-------- Records to process

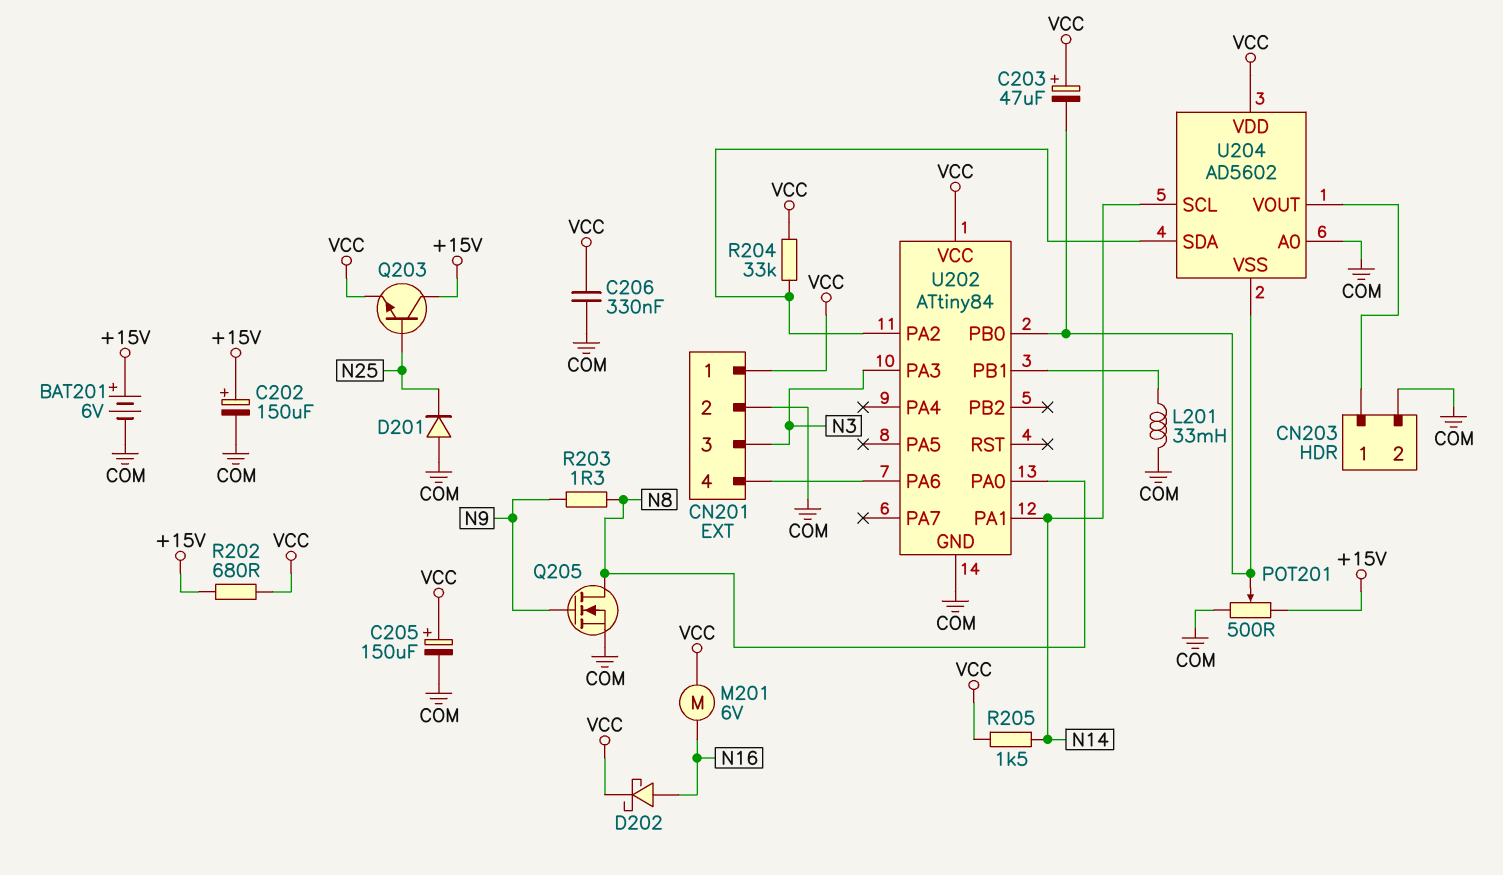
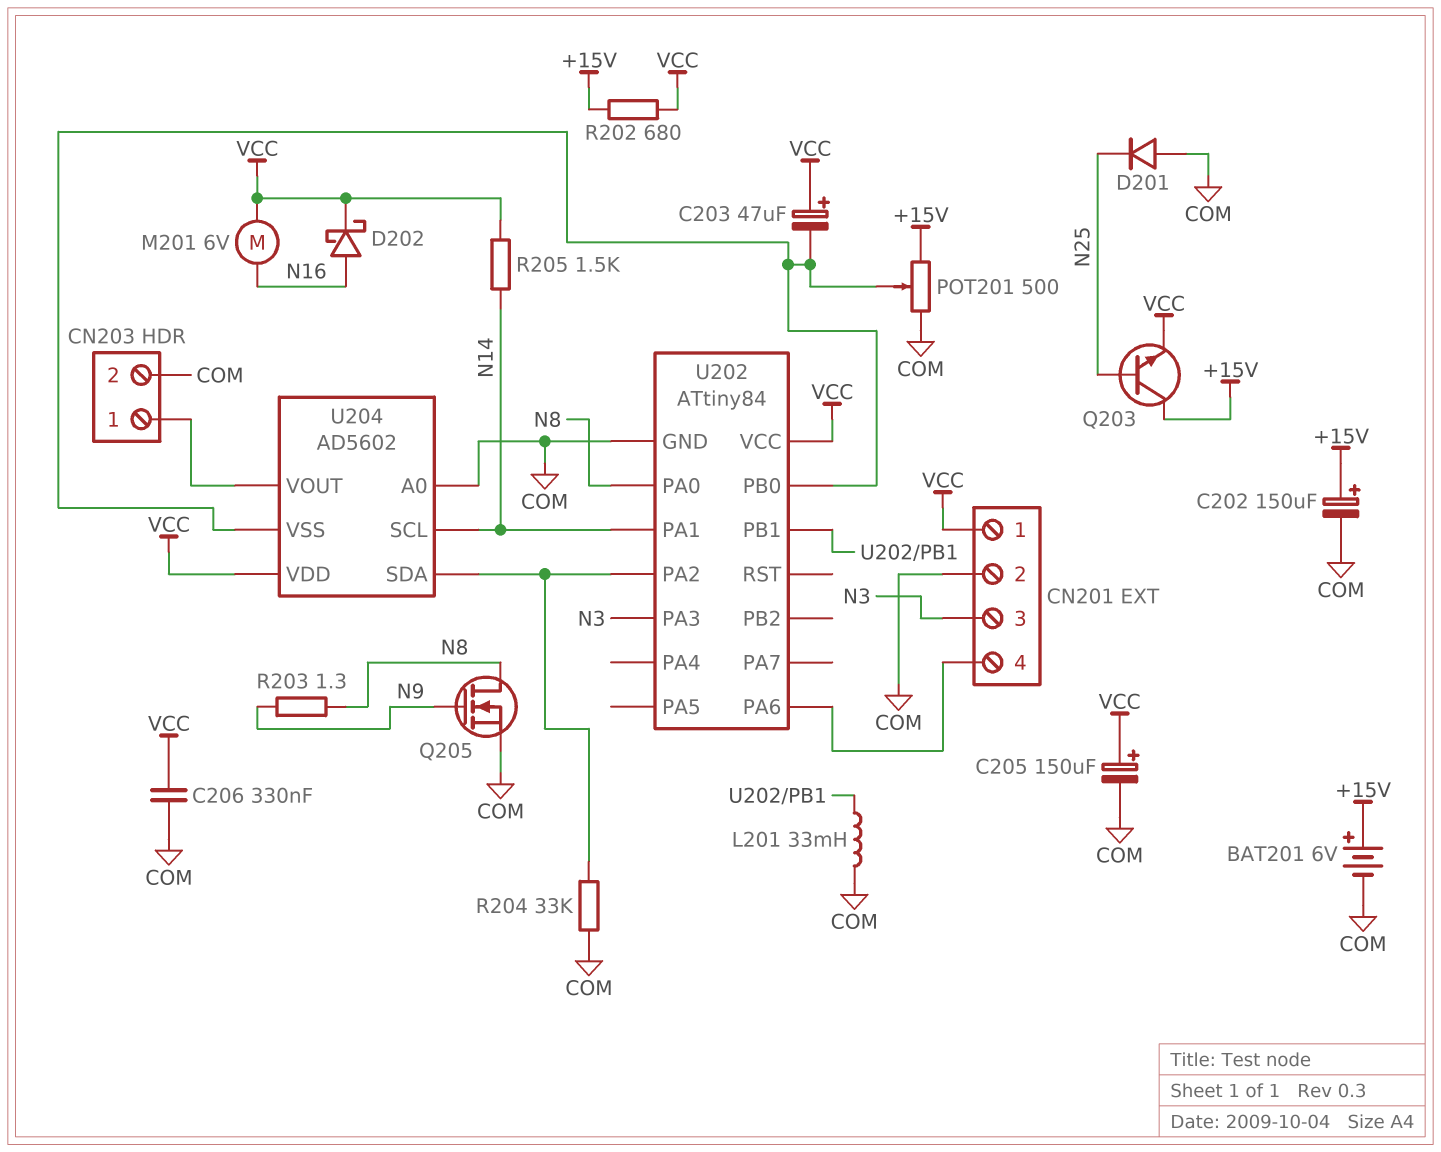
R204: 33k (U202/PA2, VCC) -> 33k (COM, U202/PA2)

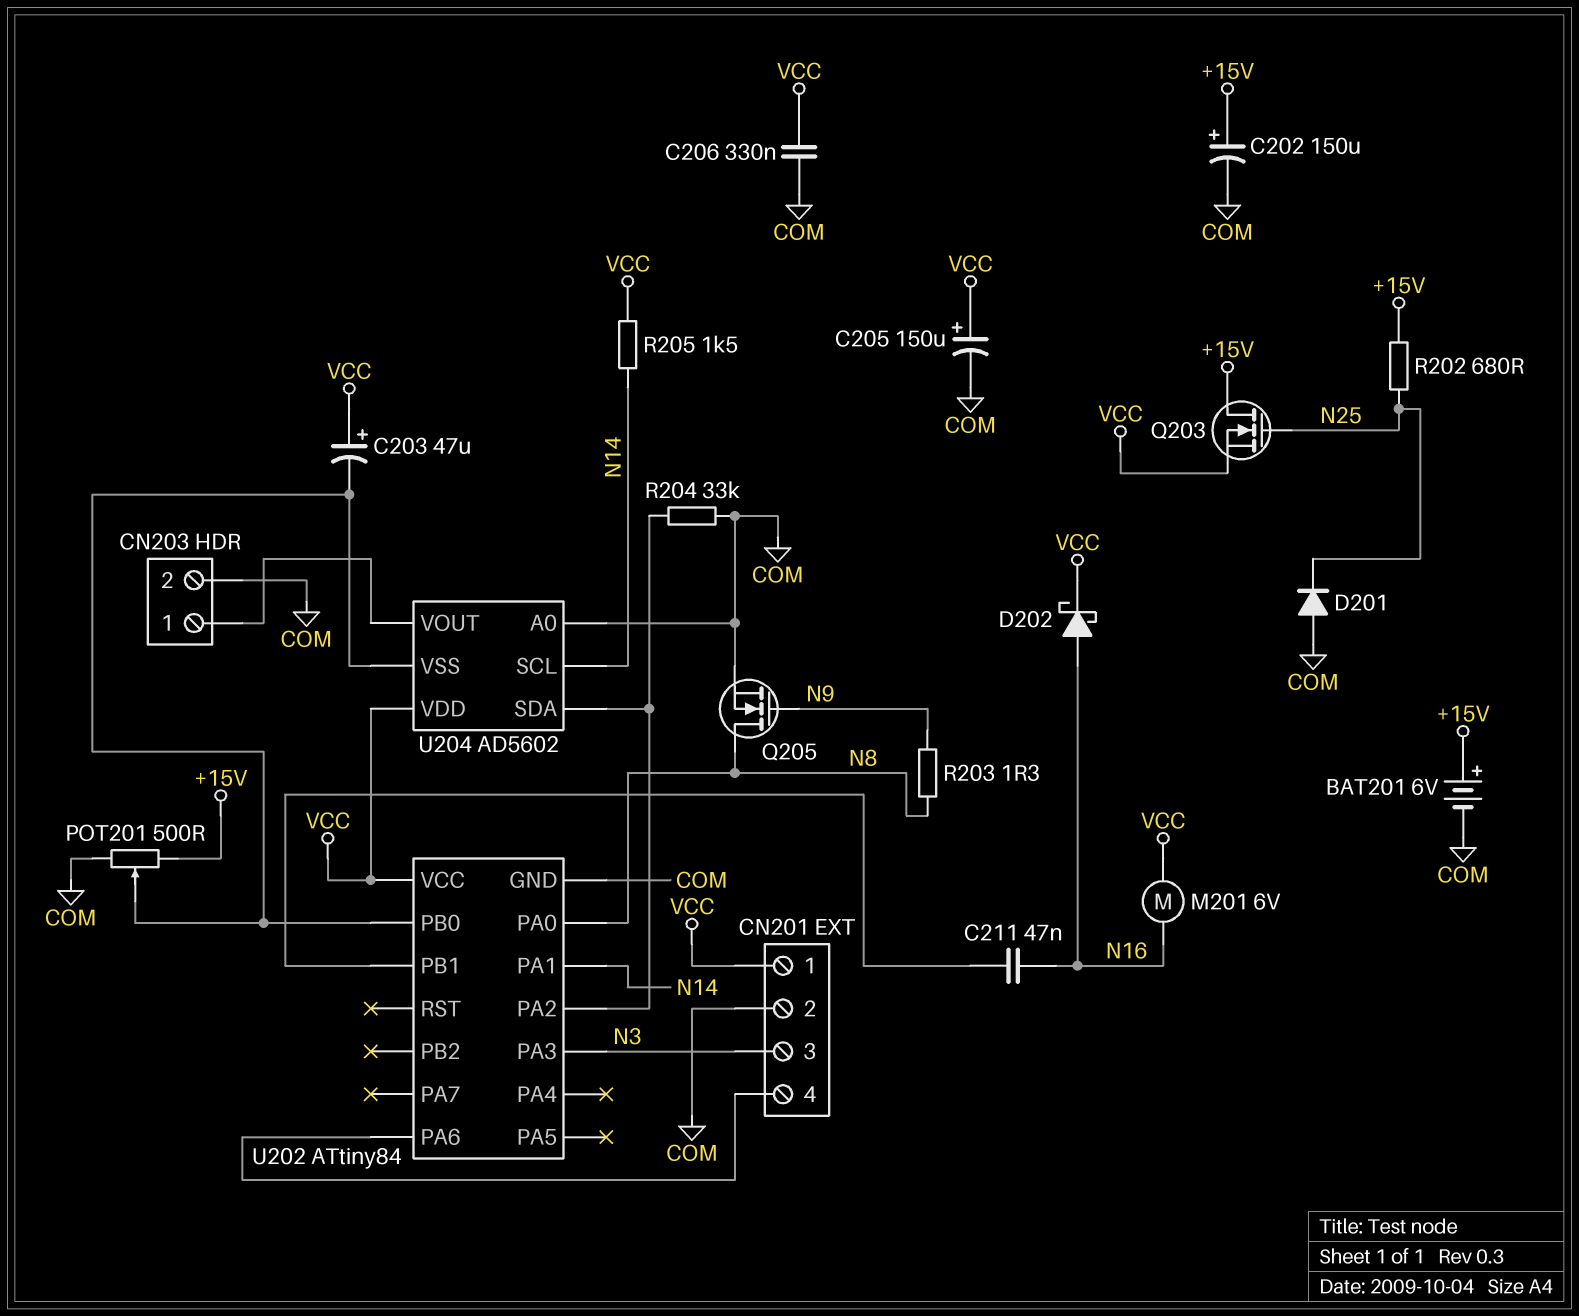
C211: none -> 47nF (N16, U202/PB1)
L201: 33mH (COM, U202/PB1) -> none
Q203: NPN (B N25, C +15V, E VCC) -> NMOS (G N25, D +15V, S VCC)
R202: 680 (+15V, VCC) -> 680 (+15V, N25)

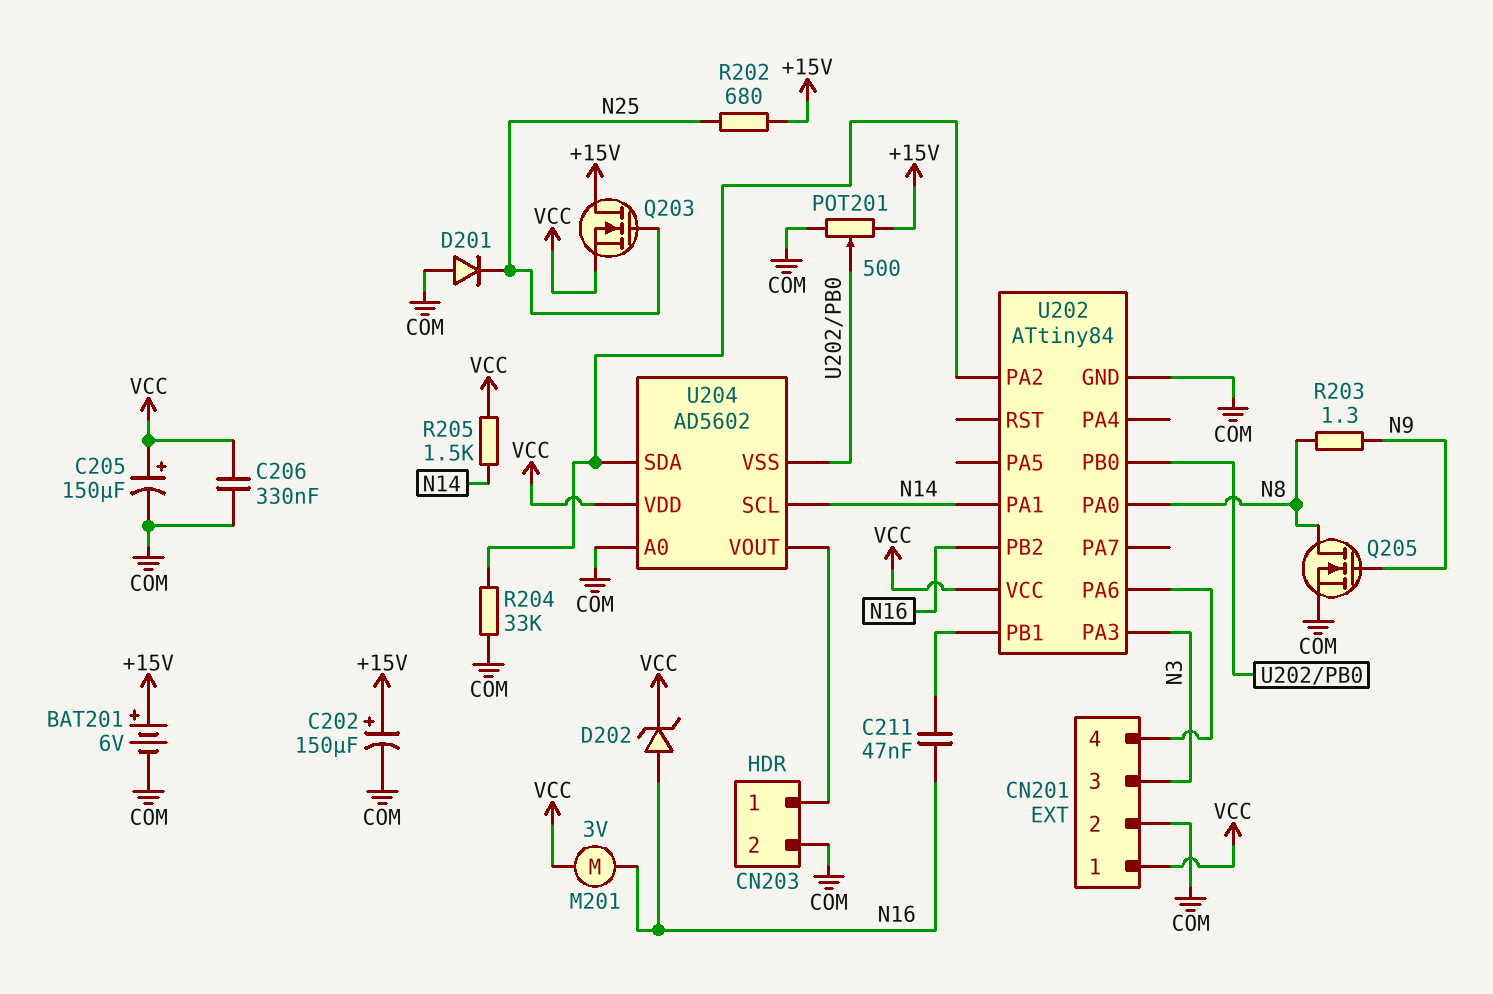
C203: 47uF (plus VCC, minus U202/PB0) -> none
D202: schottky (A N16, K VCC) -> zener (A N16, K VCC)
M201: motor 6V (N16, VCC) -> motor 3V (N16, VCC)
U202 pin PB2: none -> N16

----------------

*Your goal*:
Starting with the opening line of the listing, write out each line exactly until the line that contains "R202: 680 (+15V, VCC) -> 680 (+15V, N25)" has been included; skip the pictures.

*Output*:
R204: 33k (U202/PA2, VCC) -> 33k (COM, U202/PA2)

C211: none -> 47nF (N16, U202/PB1)
L201: 33mH (COM, U202/PB1) -> none
Q203: NPN (B N25, C +15V, E VCC) -> NMOS (G N25, D +15V, S VCC)
R202: 680 (+15V, VCC) -> 680 (+15V, N25)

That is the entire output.